» WHAT NEEDS TO BE DONE:
Please write out the data below once more, exactly as it stands.

Scene difference descriptions
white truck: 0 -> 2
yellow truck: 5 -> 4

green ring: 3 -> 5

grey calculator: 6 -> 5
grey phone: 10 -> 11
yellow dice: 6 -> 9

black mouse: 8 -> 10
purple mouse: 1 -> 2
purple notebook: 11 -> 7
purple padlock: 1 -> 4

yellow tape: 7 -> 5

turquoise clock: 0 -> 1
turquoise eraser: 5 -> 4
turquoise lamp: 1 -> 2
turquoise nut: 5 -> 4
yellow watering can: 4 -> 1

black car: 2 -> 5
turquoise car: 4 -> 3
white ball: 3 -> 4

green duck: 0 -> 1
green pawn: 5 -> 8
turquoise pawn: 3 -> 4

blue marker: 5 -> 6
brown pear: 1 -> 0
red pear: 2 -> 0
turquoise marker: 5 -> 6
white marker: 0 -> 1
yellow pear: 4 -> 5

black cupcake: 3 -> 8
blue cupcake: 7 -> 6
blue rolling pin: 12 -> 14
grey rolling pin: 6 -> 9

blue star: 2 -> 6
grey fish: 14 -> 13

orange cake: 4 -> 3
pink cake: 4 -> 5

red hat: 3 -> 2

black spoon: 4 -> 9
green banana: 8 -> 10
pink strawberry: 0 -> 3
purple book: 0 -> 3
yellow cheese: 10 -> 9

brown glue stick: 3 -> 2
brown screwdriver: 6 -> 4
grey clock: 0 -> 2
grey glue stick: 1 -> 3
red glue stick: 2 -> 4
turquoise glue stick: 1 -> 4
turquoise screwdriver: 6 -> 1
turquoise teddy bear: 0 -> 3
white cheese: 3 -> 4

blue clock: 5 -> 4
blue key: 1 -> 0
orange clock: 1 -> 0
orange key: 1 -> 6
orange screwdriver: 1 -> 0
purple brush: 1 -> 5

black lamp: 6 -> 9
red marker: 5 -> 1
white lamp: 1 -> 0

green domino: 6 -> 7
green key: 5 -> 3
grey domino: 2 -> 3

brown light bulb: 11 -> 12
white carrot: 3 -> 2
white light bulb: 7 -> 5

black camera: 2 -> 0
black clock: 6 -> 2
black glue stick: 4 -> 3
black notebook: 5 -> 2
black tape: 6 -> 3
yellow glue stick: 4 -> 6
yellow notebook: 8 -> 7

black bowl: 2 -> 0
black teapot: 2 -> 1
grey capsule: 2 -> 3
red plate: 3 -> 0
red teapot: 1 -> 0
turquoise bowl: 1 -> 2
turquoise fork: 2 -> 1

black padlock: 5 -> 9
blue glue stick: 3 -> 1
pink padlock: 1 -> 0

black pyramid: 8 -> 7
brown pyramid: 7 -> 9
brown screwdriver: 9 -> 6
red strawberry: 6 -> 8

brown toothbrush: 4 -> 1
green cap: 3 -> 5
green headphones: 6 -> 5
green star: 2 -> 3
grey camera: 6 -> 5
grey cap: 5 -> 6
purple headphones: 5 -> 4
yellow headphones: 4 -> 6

» ANSWER TO THIS TASK:
white truck: 0 -> 2
yellow truck: 5 -> 4

green ring: 3 -> 5

grey calculator: 6 -> 5
grey phone: 10 -> 11
yellow dice: 6 -> 9

black mouse: 8 -> 10
purple mouse: 1 -> 2
purple notebook: 11 -> 7
purple padlock: 1 -> 4

yellow tape: 7 -> 5

turquoise clock: 0 -> 1
turquoise eraser: 5 -> 4
turquoise lamp: 1 -> 2
turquoise nut: 5 -> 4
yellow watering can: 4 -> 1

black car: 2 -> 5
turquoise car: 4 -> 3
white ball: 3 -> 4

green duck: 0 -> 1
green pawn: 5 -> 8
turquoise pawn: 3 -> 4

blue marker: 5 -> 6
brown pear: 1 -> 0
red pear: 2 -> 0
turquoise marker: 5 -> 6
white marker: 0 -> 1
yellow pear: 4 -> 5

black cupcake: 3 -> 8
blue cupcake: 7 -> 6
blue rolling pin: 12 -> 14
grey rolling pin: 6 -> 9

blue star: 2 -> 6
grey fish: 14 -> 13

orange cake: 4 -> 3
pink cake: 4 -> 5

red hat: 3 -> 2

black spoon: 4 -> 9
green banana: 8 -> 10
pink strawberry: 0 -> 3
purple book: 0 -> 3
yellow cheese: 10 -> 9

brown glue stick: 3 -> 2
brown screwdriver: 6 -> 4
grey clock: 0 -> 2
grey glue stick: 1 -> 3
red glue stick: 2 -> 4
turquoise glue stick: 1 -> 4
turquoise screwdriver: 6 -> 1
turquoise teddy bear: 0 -> 3
white cheese: 3 -> 4

blue clock: 5 -> 4
blue key: 1 -> 0
orange clock: 1 -> 0
orange key: 1 -> 6
orange screwdriver: 1 -> 0
purple brush: 1 -> 5

black lamp: 6 -> 9
red marker: 5 -> 1
white lamp: 1 -> 0

green domino: 6 -> 7
green key: 5 -> 3
grey domino: 2 -> 3

brown light bulb: 11 -> 12
white carrot: 3 -> 2
white light bulb: 7 -> 5

black camera: 2 -> 0
black clock: 6 -> 2
black glue stick: 4 -> 3
black notebook: 5 -> 2
black tape: 6 -> 3
yellow glue stick: 4 -> 6
yellow notebook: 8 -> 7

black bowl: 2 -> 0
black teapot: 2 -> 1
grey capsule: 2 -> 3
red plate: 3 -> 0
red teapot: 1 -> 0
turquoise bowl: 1 -> 2
turquoise fork: 2 -> 1

black padlock: 5 -> 9
blue glue stick: 3 -> 1
pink padlock: 1 -> 0

black pyramid: 8 -> 7
brown pyramid: 7 -> 9
brown screwdriver: 9 -> 6
red strawberry: 6 -> 8

brown toothbrush: 4 -> 1
green cap: 3 -> 5
green headphones: 6 -> 5
green star: 2 -> 3
grey camera: 6 -> 5
grey cap: 5 -> 6
purple headphones: 5 -> 4
yellow headphones: 4 -> 6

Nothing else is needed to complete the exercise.